## [Task instructions]
The reply should hold only the lines below beginning at the one with "(281, 329) = (181, 335): turquoise" and ending at the one with "(429, 154) = (546, 204): orange", copied exactly, with every picture left out.

## [Supplied records]
# # # #
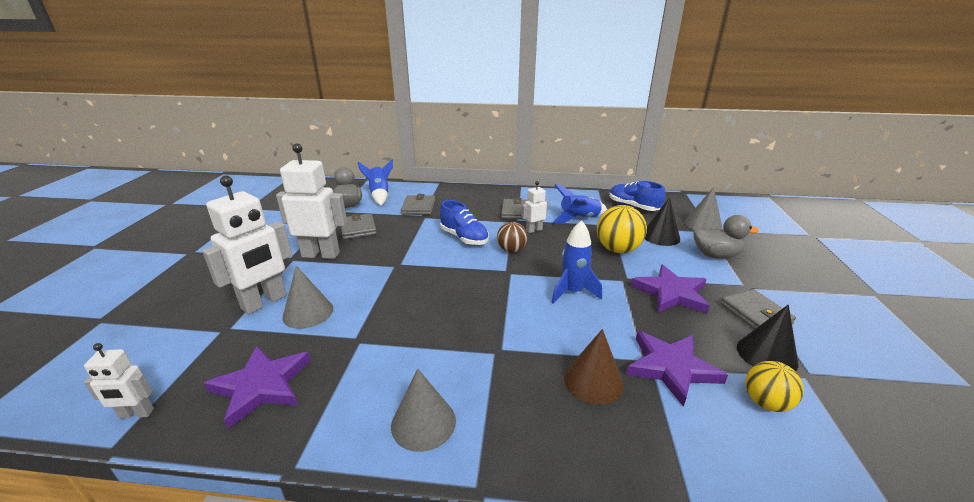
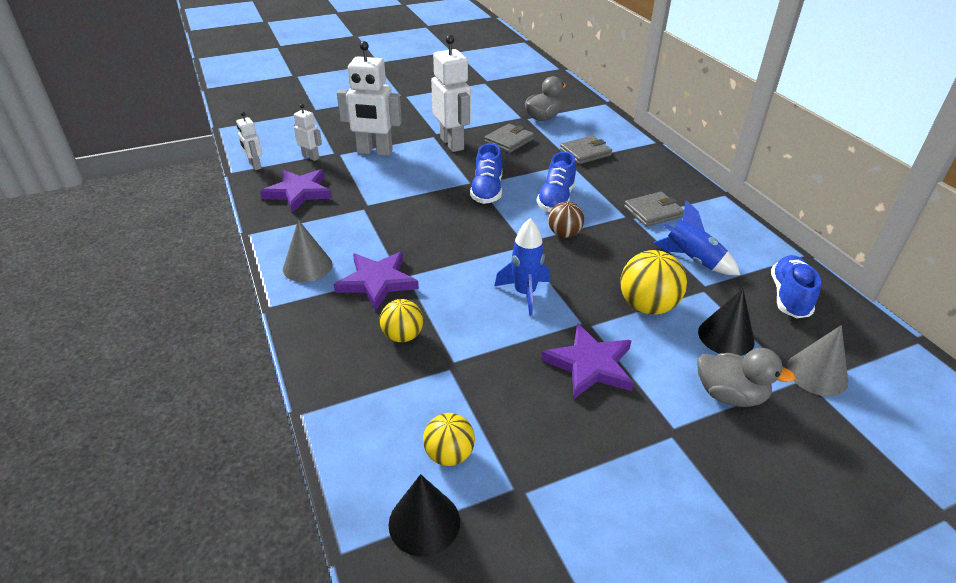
camera: 60 degrees right, 10 degrees up
(308, 312) = (378, 173): grey cone -> none
(379, 195) = (583, 123): blue rocket -> none
(417, 262) = (487, 191): none -> blue shoe
(534, 230) = (623, 235): white robot -> white robot (311, 157)
(593, 381) = (402, 336): brown cone -> yellow ball
(671, 368) = (455, 382): purple star -> purple star (377, 282)
(715, 255) = (729, 395): grey duck -> grey duck turned 45 degrees counterclockwise
(755, 314) = (610, 442): grey wallet -> none
(766, 355) = (531, 454): black cone -> black cone (424, 522)

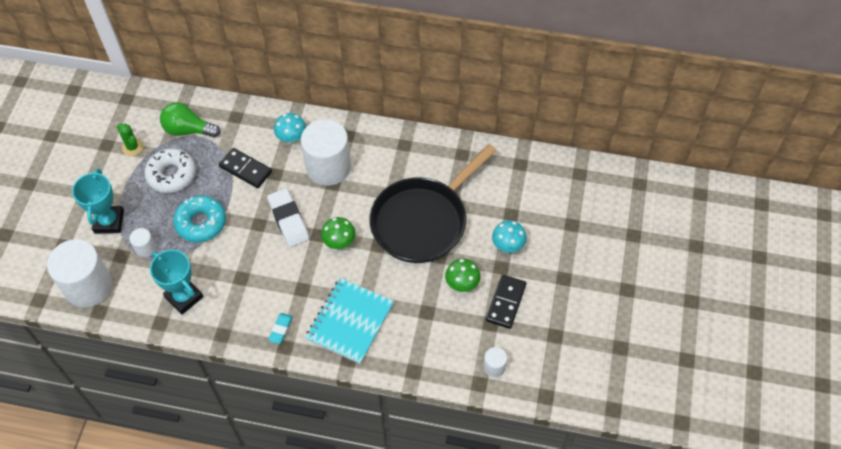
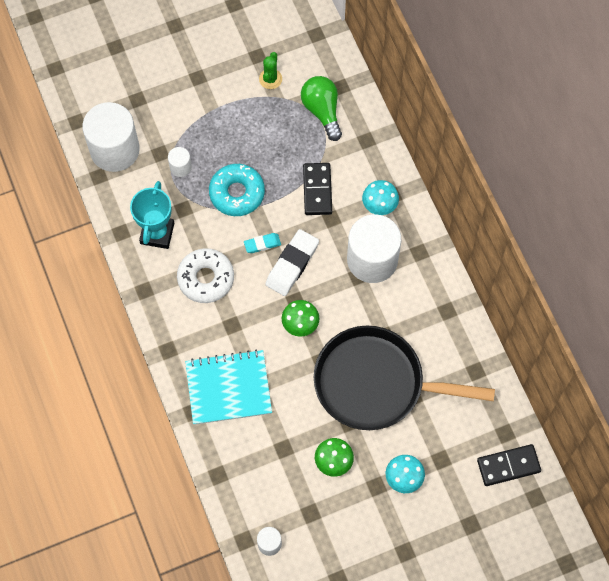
camera: 55 degrees right, 10 degrees up
(109, 222) = (185, 118): turquoise trophy -> none
(171, 175) = (266, 132): white donut -> white donut (206, 278)
(281, 329) = (181, 335): turquoise eraser -> turquoise eraser (262, 244)
(506, 302) = (342, 514): black domino -> black domino (508, 466)

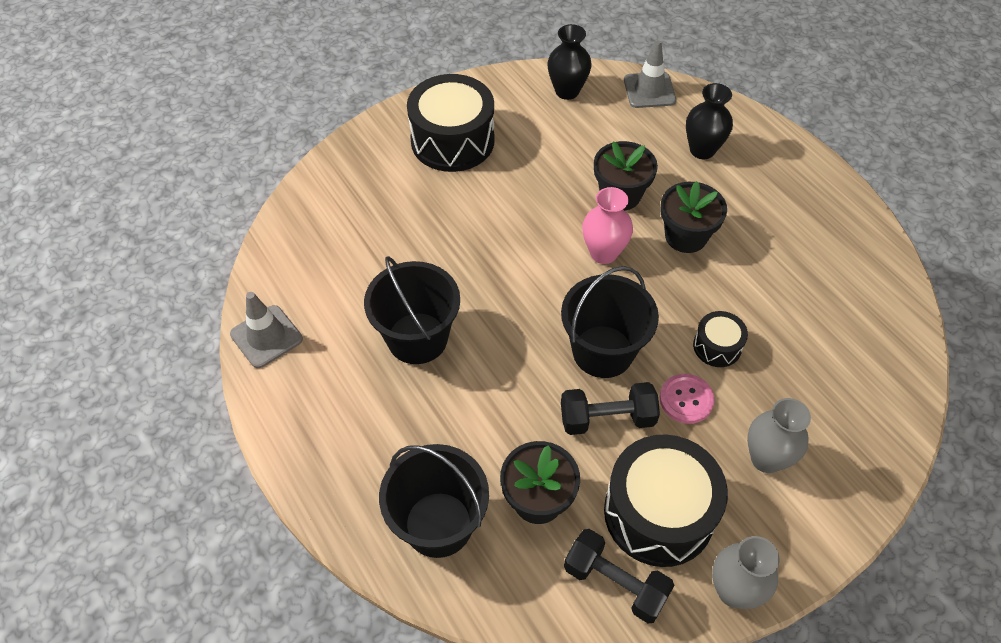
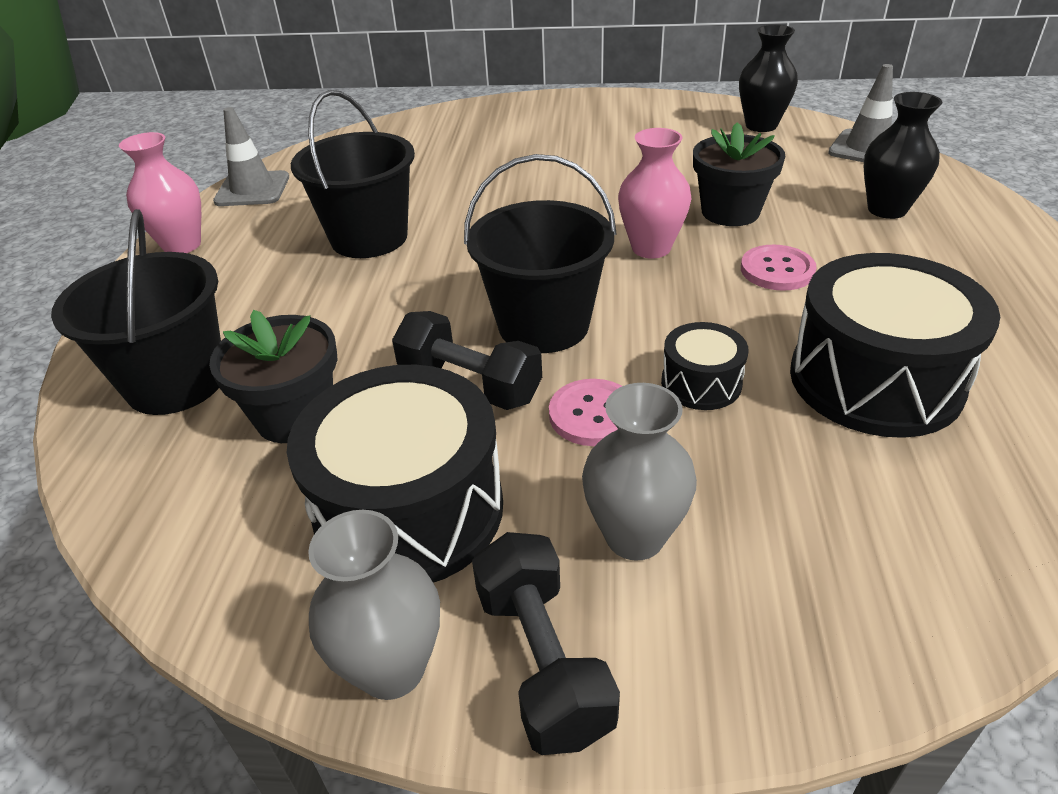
camera: 40 degrees right, 15 degrees down
(286, 420) = (182, 245): none -> pink vase
(452, 140) = (592, 126): black drum -> black drum (875, 380)
(615, 583) = (260, 550): black dumbbell -> black dumbbell (542, 661)
(685, 236) = (777, 270): black flower pot -> pink button

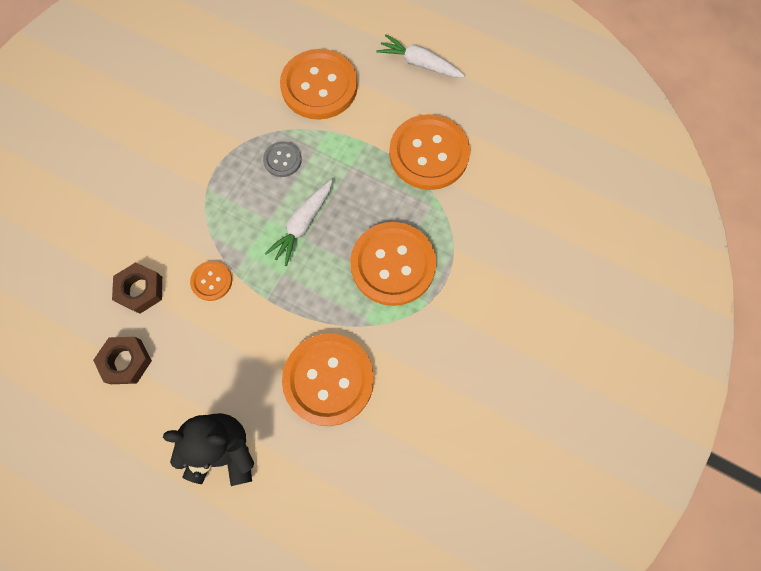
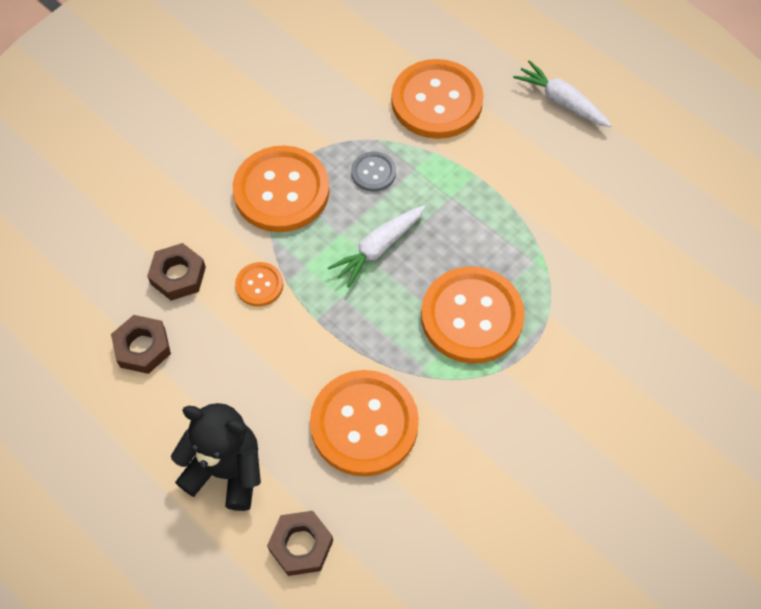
camera: 15 degrees right, 10 degrees down
(302, 498) = (301, 545): none -> brown nut
(429, 154) = (546, 204): orange button -> orange button (281, 191)

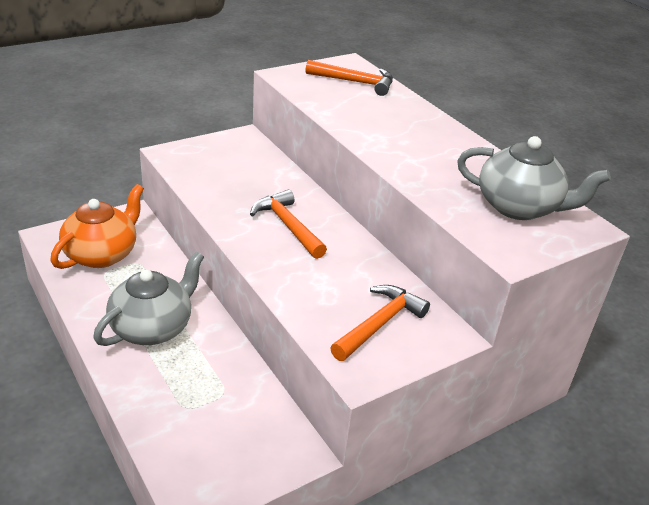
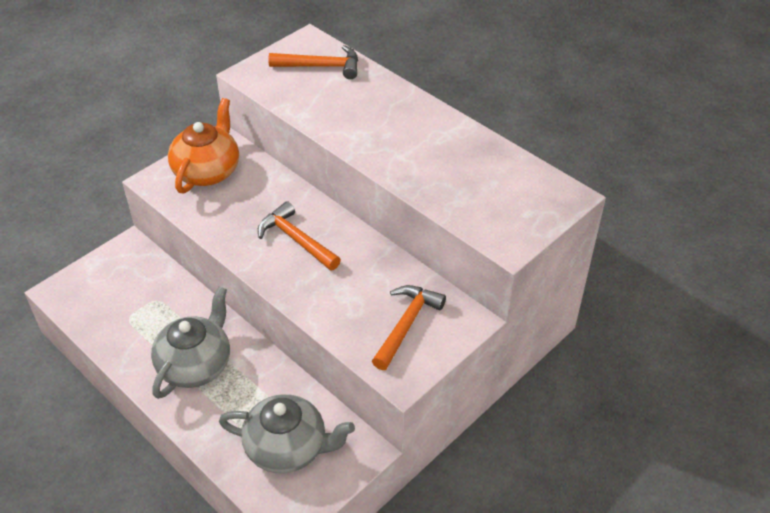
camera: 10 degrees left, 10 degrees up
(102, 254) = (118, 299): orange teapot -> orange teapot (207, 171)
(519, 207) = (506, 189): grey teapot -> grey teapot (288, 448)

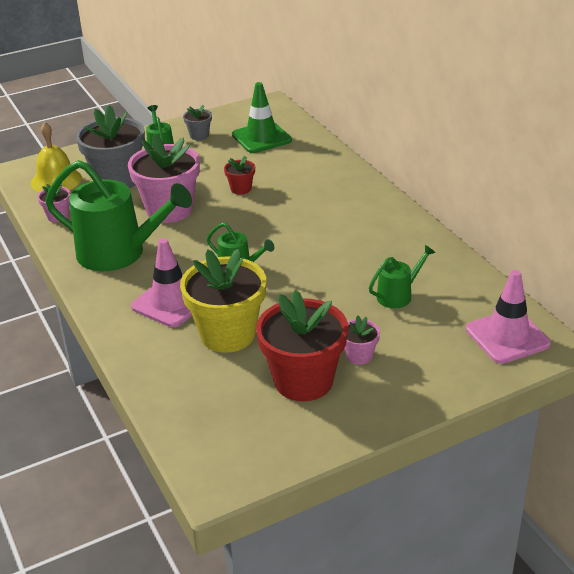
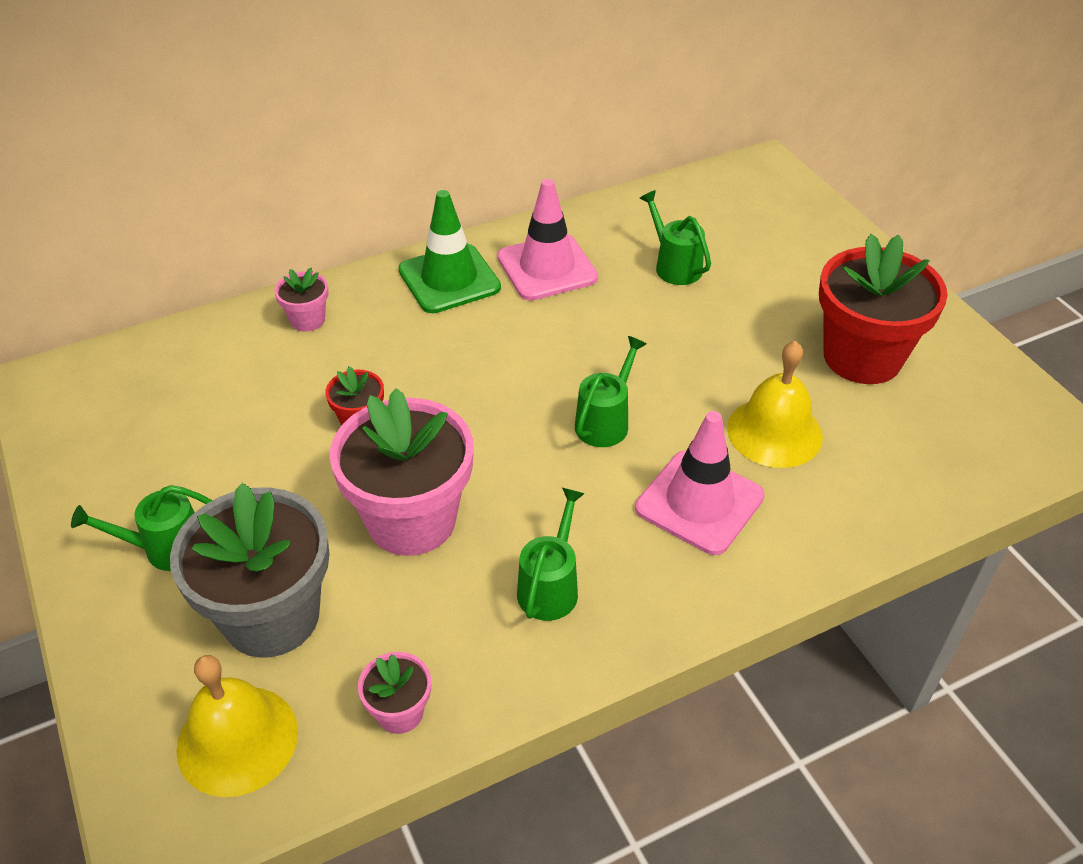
camera: 90 degrees left, 10 degrees up
(120, 253) = (550, 586): green watering can -> green watering can, size x0.48
(199, 135) = (128, 487): grey flower pot -> none
(228, 334) = (774, 432): yellow flower pot -> yellow bell
(261, 138) = (179, 394): green traffic cone -> green traffic cone (449, 279)
(359, 355) = (804, 306): pink flower pot -> pink flower pot (307, 320)
(507, 337) = (752, 192): pink traffic cone -> pink traffic cone (547, 267)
# # # #
## [Response to the exercise]
(281, 329) = (181, 335): turquoise eraser -> turquoise eraser (262, 244)
(506, 302) = (342, 514): black domino -> black domino (508, 466)

camera: 40 degrees right, 15 degrees down
(286, 420) = (182, 245): none -> pink vase
(452, 140) = (592, 126): black drum -> black drum (875, 380)
(615, 583) = (260, 550): black dumbbell -> black dumbbell (542, 661)
(685, 236) = (777, 270): black flower pot -> pink button

camera: 15 degrees right, 10 degrees down
(302, 498) = (301, 545): none -> brown nut
(429, 154) = (546, 204): orange button -> orange button (281, 191)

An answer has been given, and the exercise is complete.